Instructions for the task:
Once you find the line with "R29: 13k (N2, N12) -> 1.5k (N2, N12)", transcribe it and all the lines that follow to the end of the data, exactly as written; skip any pictures.

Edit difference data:
==*==

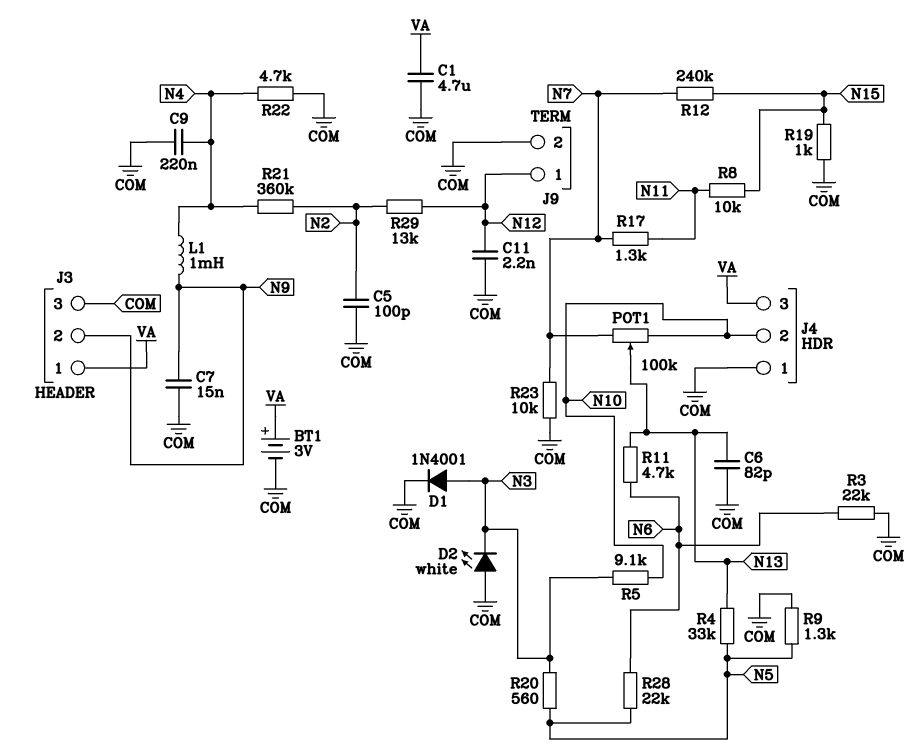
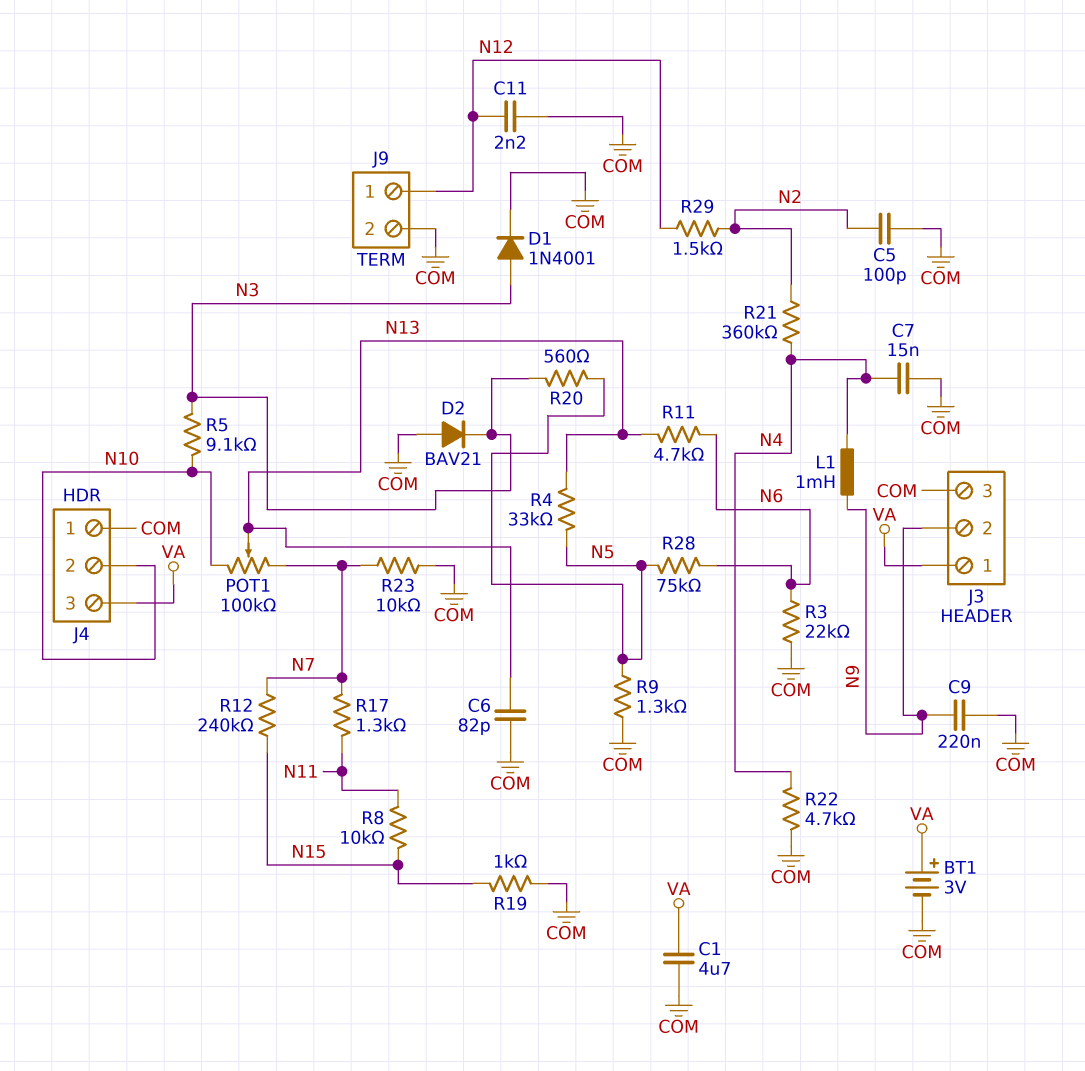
C7: 15nF (COM, N9) -> 15nF (COM, N4)
C9: 220nF (COM, N4) -> 220nF (COM, N9)
D2: LED white (A COM, K N3) -> diode BAV21 (A COM, K N3)
R28: 22k (N5, N6) -> 75k (N5, N6)
R29: 13k (N2, N12) -> 1.5k (N2, N12)

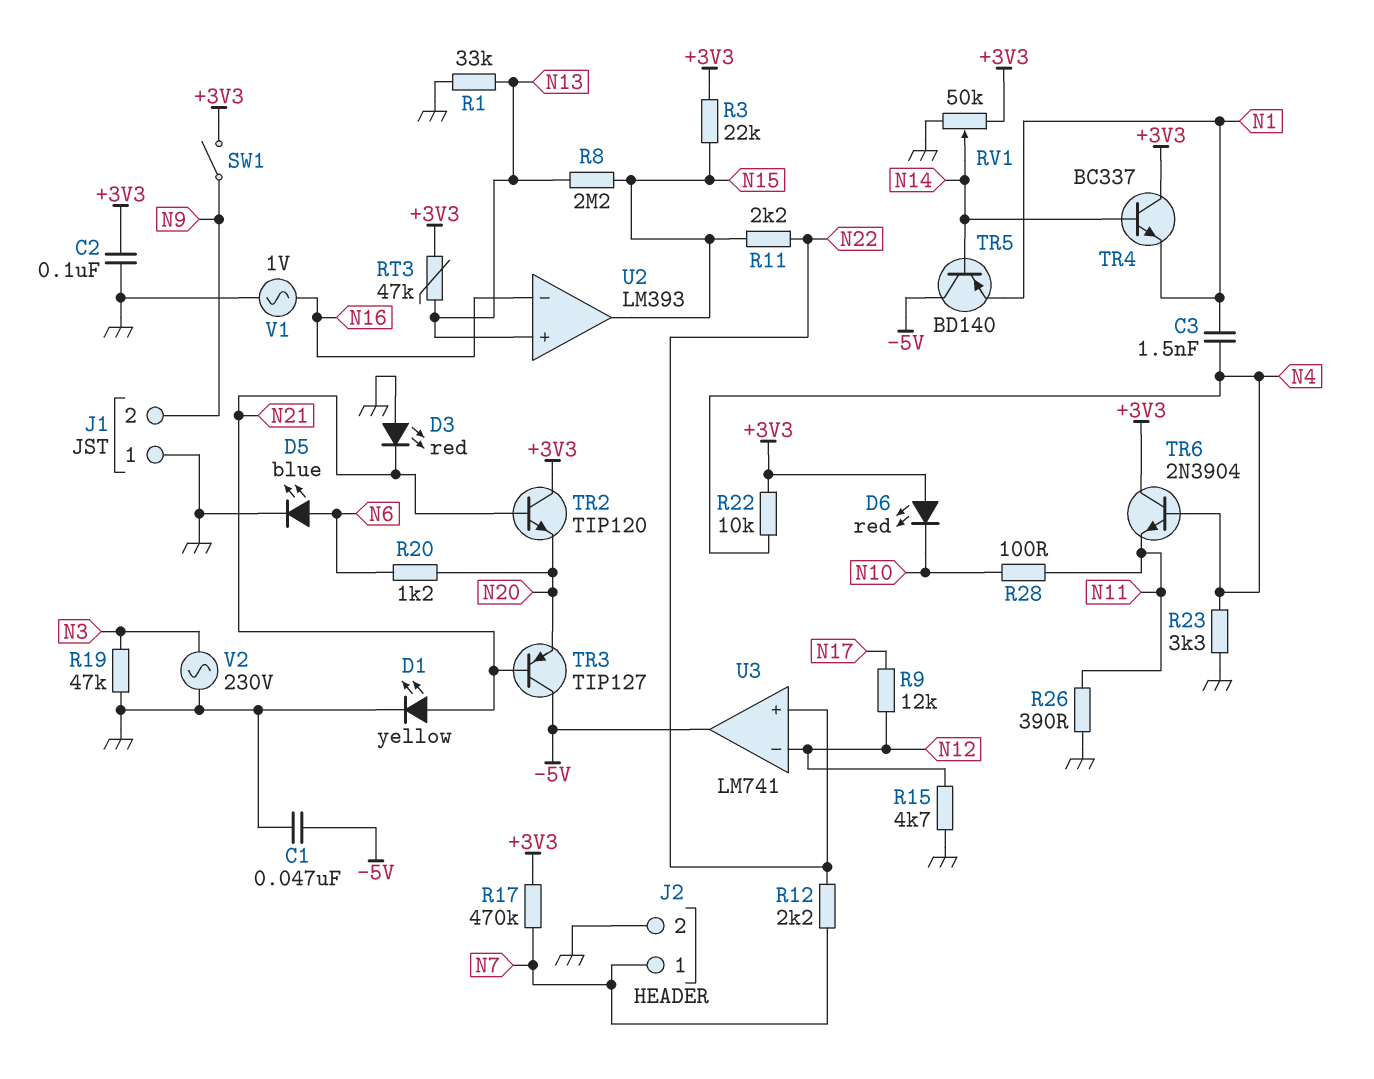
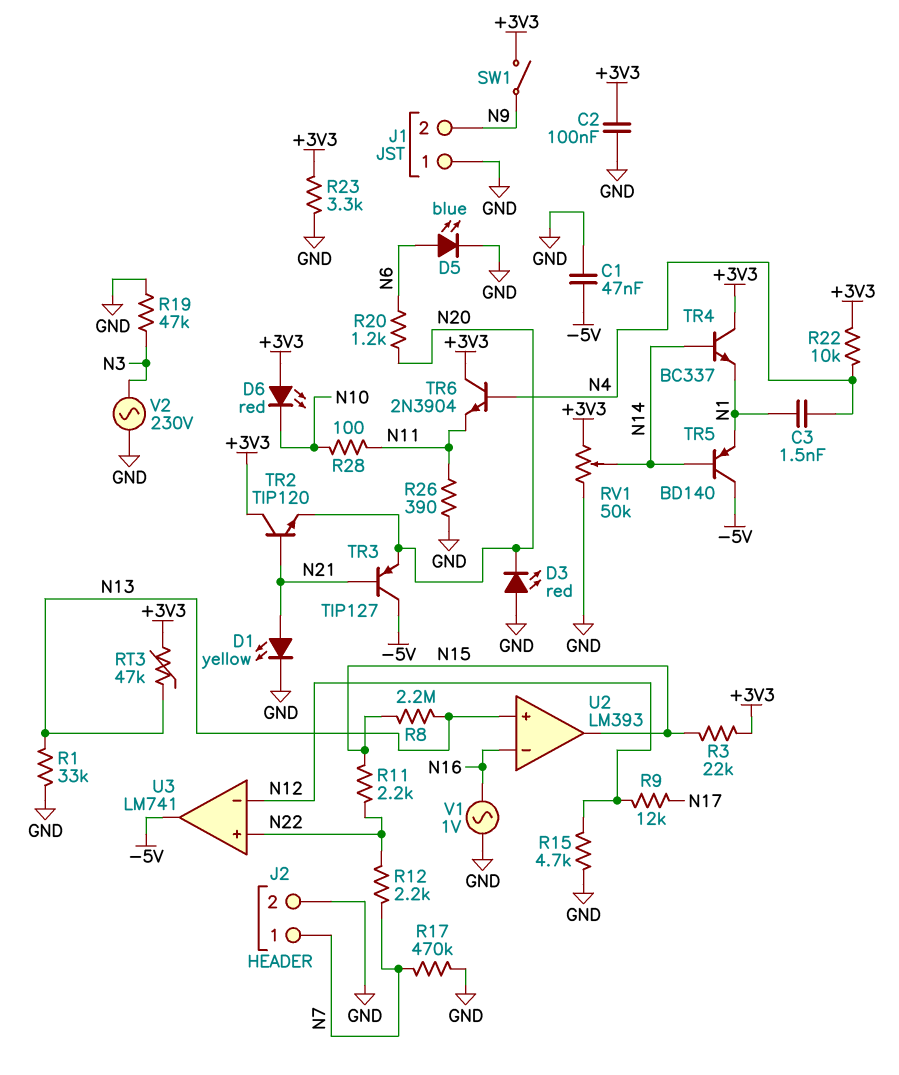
D3: LED red (A GND, K N21) -> LED red (A GND, K N20)
R17: 470k (+3V3, N7) -> 470k (GND, N7)
R23: 3.3k (GND, N4) -> 3.3k (+3V3, GND)

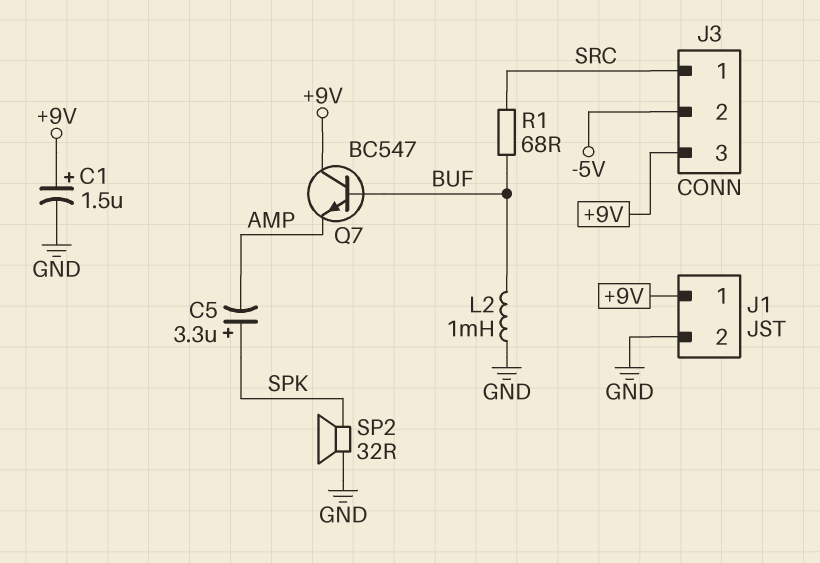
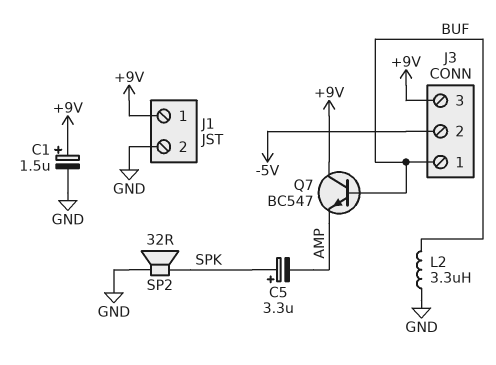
J3 pin 1: SRC -> BUF
L2: 1mH (BUF, GND) -> 3.3uH (BUF, GND)
R1: 68 (BUF, SRC) -> none

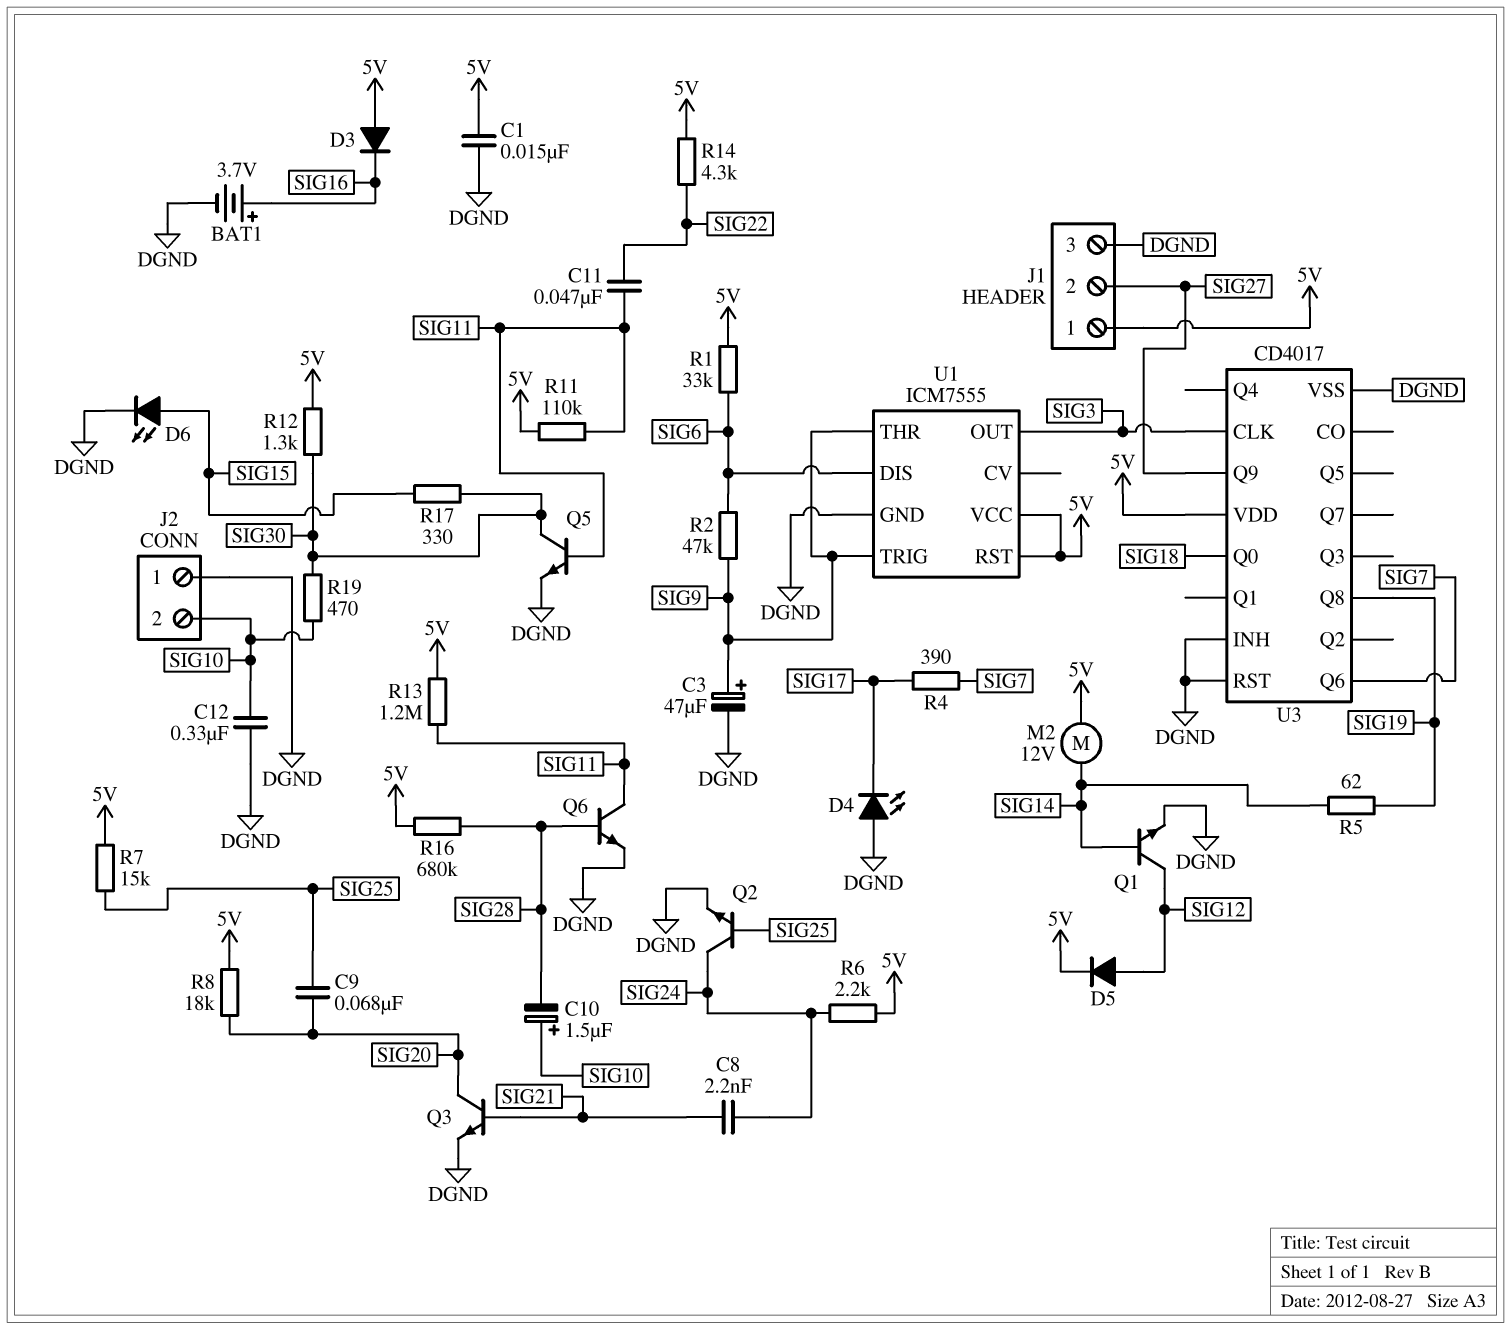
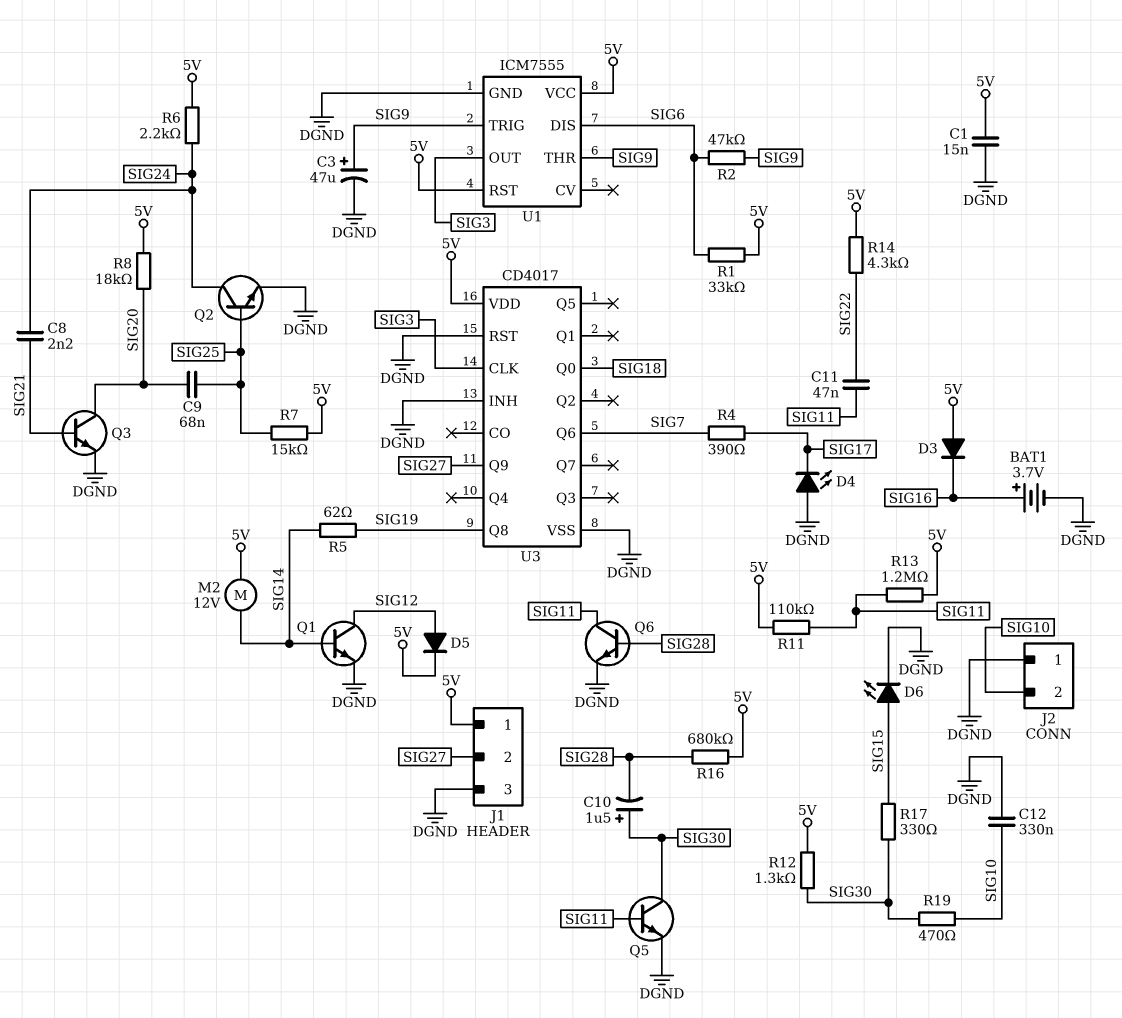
C10: 1.5uF (plus SIG10, minus SIG28) -> 1.5uF (plus SIG30, minus SIG28)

==*==

Answer for the task:
R29: 13k (N2, N12) -> 1.5k (N2, N12)

D3: LED red (A GND, K N21) -> LED red (A GND, K N20)
R17: 470k (+3V3, N7) -> 470k (GND, N7)
R23: 3.3k (GND, N4) -> 3.3k (+3V3, GND)

J3 pin 1: SRC -> BUF
L2: 1mH (BUF, GND) -> 3.3uH (BUF, GND)
R1: 68 (BUF, SRC) -> none

C10: 1.5uF (plus SIG10, minus SIG28) -> 1.5uF (plus SIG30, minus SIG28)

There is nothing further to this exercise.